WHAT YOU NEED TO DO:
Go through the data from its first line and retype each line, stopping once the line containing "now: gift/leaf-green (no. 3 from left)" has been retyped.

RECORDS FOR THIS TASK:

[Start of section]

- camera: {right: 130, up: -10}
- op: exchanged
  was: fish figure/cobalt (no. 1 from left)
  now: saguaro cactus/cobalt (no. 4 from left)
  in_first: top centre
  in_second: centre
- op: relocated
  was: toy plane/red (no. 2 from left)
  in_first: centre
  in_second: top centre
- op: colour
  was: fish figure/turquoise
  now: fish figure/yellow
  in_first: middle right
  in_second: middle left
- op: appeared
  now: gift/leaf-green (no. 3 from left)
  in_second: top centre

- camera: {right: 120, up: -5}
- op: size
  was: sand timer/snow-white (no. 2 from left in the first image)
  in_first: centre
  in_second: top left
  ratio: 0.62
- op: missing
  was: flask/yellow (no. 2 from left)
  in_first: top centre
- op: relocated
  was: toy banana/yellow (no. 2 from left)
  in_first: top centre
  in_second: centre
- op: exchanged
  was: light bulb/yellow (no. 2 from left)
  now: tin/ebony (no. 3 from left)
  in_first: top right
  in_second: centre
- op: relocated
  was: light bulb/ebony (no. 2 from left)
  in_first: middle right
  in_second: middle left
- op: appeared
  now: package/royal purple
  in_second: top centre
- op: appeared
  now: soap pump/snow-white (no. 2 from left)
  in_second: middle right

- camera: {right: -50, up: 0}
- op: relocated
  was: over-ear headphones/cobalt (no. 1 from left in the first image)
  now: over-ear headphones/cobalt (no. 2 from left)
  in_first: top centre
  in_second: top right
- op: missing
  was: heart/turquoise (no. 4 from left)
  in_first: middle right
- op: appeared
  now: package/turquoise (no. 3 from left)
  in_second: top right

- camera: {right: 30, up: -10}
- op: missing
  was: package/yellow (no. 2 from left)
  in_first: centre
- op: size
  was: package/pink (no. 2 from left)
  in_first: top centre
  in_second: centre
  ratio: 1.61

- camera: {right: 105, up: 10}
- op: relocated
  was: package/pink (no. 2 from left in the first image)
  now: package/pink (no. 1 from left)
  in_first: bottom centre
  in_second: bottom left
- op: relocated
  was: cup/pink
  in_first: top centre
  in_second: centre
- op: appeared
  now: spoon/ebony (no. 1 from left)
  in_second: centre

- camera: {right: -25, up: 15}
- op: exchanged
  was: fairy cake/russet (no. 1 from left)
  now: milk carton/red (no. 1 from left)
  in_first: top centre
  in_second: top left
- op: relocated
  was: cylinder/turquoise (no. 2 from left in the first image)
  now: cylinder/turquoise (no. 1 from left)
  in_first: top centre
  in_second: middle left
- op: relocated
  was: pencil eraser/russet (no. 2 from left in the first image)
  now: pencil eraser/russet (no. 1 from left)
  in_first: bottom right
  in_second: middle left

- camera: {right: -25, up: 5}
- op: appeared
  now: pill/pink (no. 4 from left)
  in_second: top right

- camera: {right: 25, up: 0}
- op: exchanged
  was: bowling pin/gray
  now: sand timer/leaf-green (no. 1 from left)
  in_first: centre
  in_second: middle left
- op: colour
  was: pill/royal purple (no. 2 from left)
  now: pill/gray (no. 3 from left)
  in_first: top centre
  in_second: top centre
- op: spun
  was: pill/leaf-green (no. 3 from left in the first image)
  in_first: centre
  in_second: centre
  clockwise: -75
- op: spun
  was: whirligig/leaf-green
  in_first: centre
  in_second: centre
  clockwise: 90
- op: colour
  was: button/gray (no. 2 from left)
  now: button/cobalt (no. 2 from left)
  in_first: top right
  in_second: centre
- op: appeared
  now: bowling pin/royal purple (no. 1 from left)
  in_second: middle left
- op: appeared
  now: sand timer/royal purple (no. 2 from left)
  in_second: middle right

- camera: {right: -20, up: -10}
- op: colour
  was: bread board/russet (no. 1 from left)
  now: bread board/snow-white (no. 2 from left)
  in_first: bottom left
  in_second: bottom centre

[End of section]

SOLUTION TO THIS EXERCISE:
- camera: {right: 130, up: -10}
- op: exchanged
  was: fish figure/cobalt (no. 1 from left)
  now: saguaro cactus/cobalt (no. 4 from left)
  in_first: top centre
  in_second: centre
- op: relocated
  was: toy plane/red (no. 2 from left)
  in_first: centre
  in_second: top centre
- op: colour
  was: fish figure/turquoise
  now: fish figure/yellow
  in_first: middle right
  in_second: middle left
- op: appeared
  now: gift/leaf-green (no. 3 from left)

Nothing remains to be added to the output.